begin

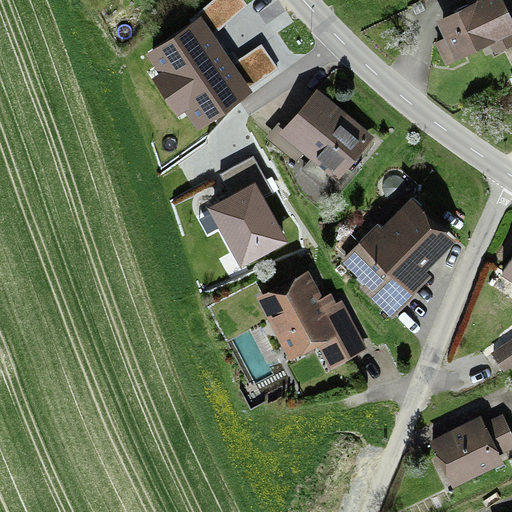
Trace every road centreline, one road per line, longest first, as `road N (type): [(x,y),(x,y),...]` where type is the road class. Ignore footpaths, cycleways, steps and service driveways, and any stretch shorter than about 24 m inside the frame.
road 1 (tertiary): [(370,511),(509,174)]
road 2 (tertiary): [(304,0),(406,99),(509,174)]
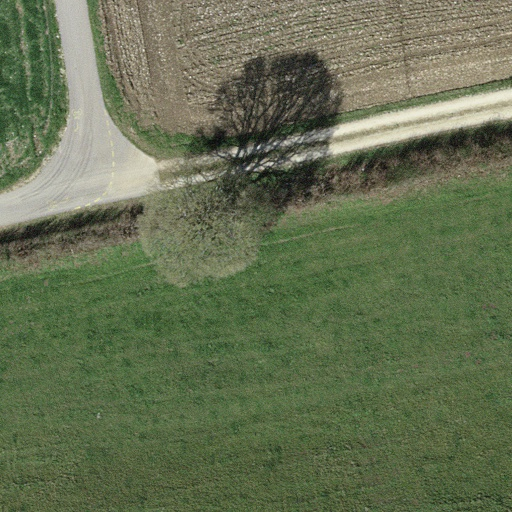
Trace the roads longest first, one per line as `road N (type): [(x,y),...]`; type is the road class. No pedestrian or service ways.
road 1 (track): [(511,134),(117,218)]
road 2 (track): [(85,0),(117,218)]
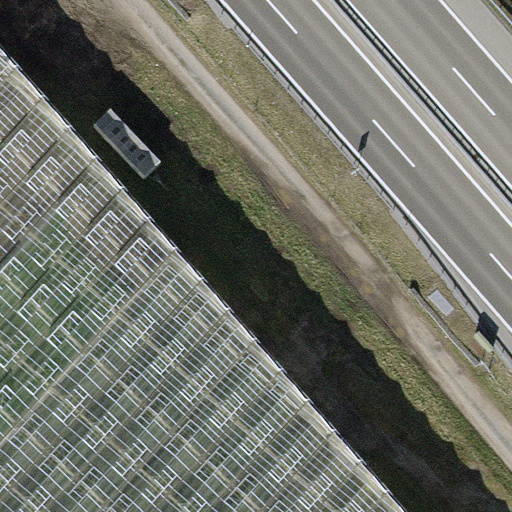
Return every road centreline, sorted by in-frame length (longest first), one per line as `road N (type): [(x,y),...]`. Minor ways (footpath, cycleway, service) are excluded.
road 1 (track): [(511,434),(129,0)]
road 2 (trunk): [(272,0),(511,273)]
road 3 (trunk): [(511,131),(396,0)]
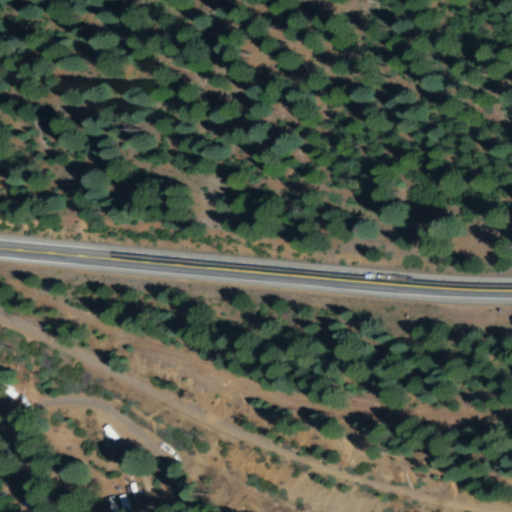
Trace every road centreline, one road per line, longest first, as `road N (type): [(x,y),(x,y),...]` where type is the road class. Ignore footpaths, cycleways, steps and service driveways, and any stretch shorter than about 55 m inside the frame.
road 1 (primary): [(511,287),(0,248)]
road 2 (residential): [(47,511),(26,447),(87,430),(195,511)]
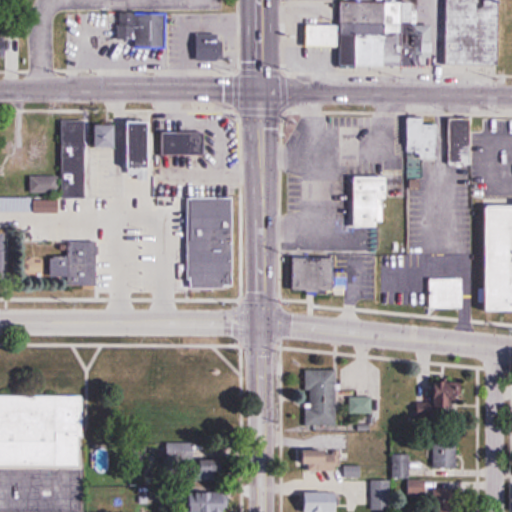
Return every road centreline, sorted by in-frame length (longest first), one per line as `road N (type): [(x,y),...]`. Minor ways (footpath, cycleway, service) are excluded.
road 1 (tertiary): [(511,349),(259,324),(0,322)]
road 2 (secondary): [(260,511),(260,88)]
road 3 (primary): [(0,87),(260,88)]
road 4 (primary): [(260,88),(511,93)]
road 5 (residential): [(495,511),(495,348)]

end

WHAT YOU ARE ASKED TO DO:
Copy the entries word for word, starting with the line that contains "Trace the roads" and going on through the line that contains "road 2 (track): [(85,0),(117,218)]".

COMPLETE RESPONSE:
Trace the roads longest first, one per line as `road N (type): [(x,y),...]`; type is the road class. No pedestrian or service ways.
road 1 (track): [(511,134),(117,218)]
road 2 (track): [(85,0),(117,218)]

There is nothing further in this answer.